YOUR OBJECTIVE:
Repeat the listing exactly. Any picture in it should be left out of the copy.

STORED DATA:
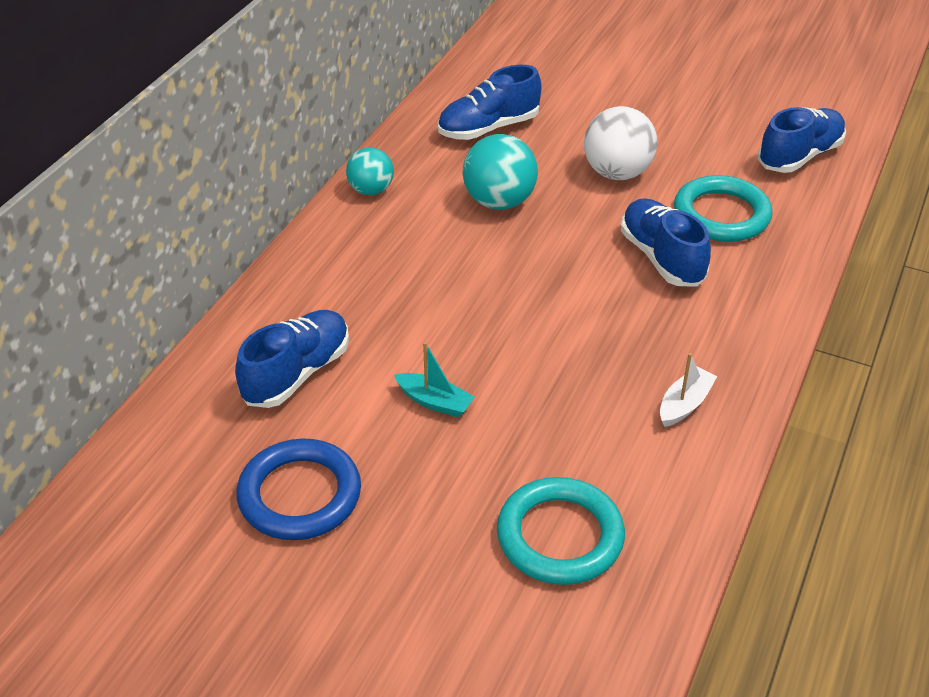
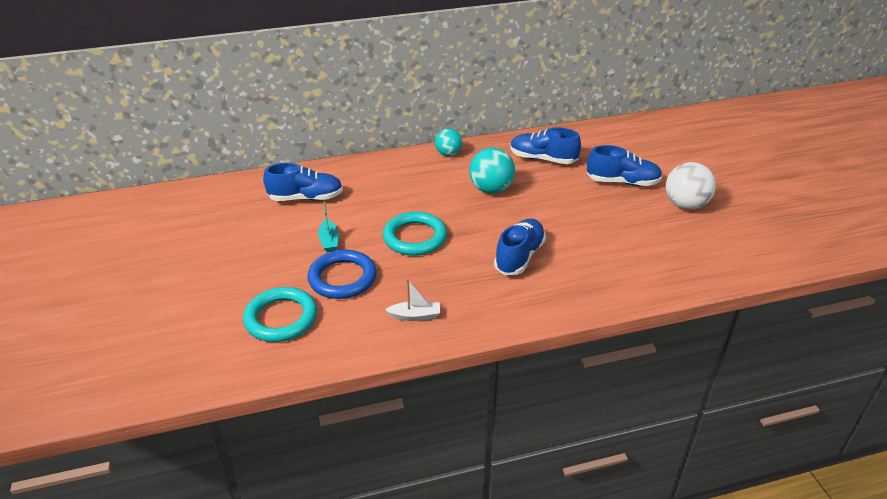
camera: 50 degrees right, 5 degrees down
(300, 495) = (236, 235): blue ring -> blue ring (342, 278)
(617, 173) = (567, 211): white ball -> white ball (685, 205)
(721, 215) = (585, 260): turquoise ring -> turquoise ring (415, 237)
(799, 156) = (683, 263): blue shoe -> blue shoe (622, 182)

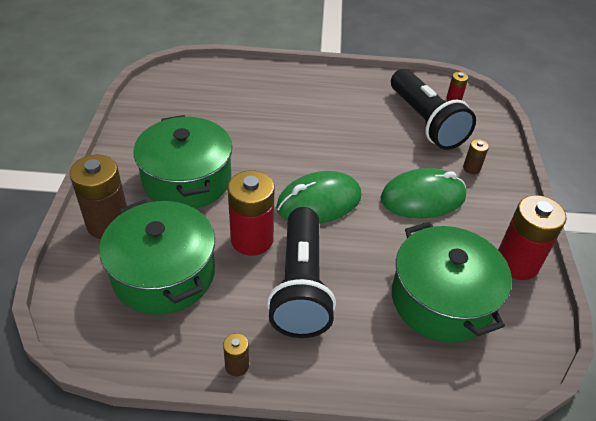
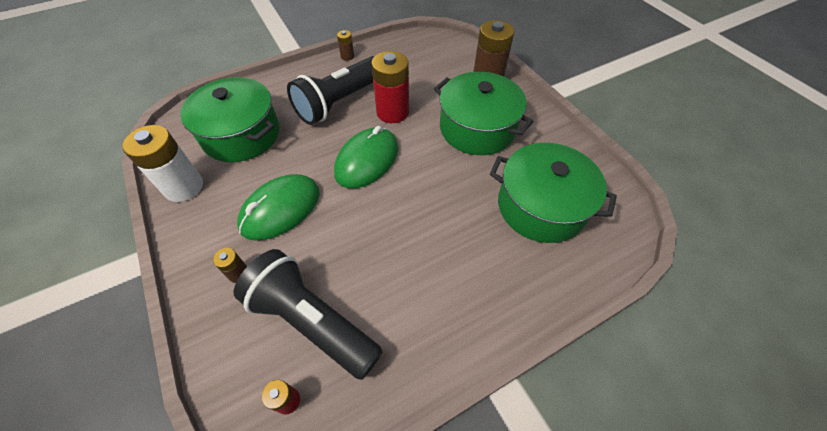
camera: 150 degrees right, 10 degrees up
(164, 273) = (425, 73): green pot -> green pot (541, 206)
(301, 286) = (340, 102): black flashlight -> black flashlight turned 105 degrees counterclockwise
(516, 263) = (184, 187): red battery -> white battery

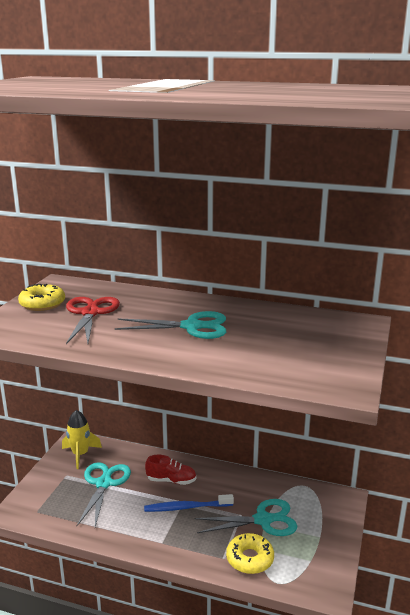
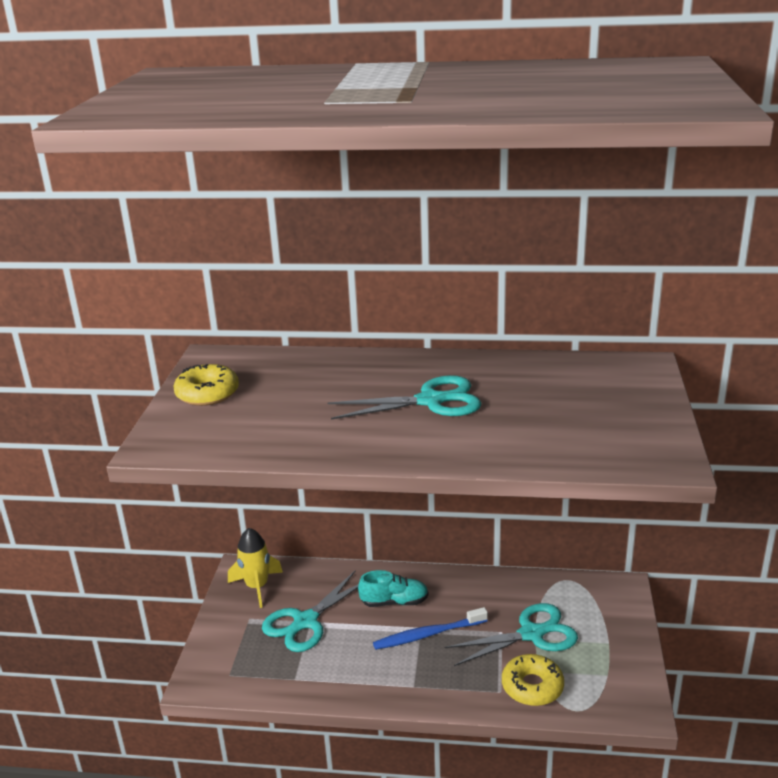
camera: 10 degrees left, 5 degrees up
(90, 313) = (283, 399): red scissors -> none
(104, 484) = (305, 621): turquoise scissors -> turquoise scissors turned 135 degrees counterclockwise
(171, 480) = (394, 602): red shoe -> turquoise shoe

SOLUTION FOR THIS EXERCISE:
camera: 50 degrees right, 5 degrees down
(300, 495) = (236, 235): blue ring -> blue ring (342, 278)
(617, 173) = (567, 211): white ball -> white ball (685, 205)
(721, 215) = (585, 260): turquoise ring -> turquoise ring (415, 237)
(799, 156) = (683, 263): blue shoe -> blue shoe (622, 182)

camera: 150 degrees right, 10 degrees up
(164, 273) = (425, 73): green pot -> green pot (541, 206)
(301, 286) = (340, 102): black flashlight -> black flashlight turned 105 degrees counterclockwise
(516, 263) = (184, 187): red battery -> white battery

camera: 10 degrees left, 5 degrees up
(90, 313) = (283, 399): red scissors -> none
(104, 484) = (305, 621): turquoise scissors -> turquoise scissors turned 135 degrees counterclockwise
(171, 480) = (394, 602): red shoe -> turquoise shoe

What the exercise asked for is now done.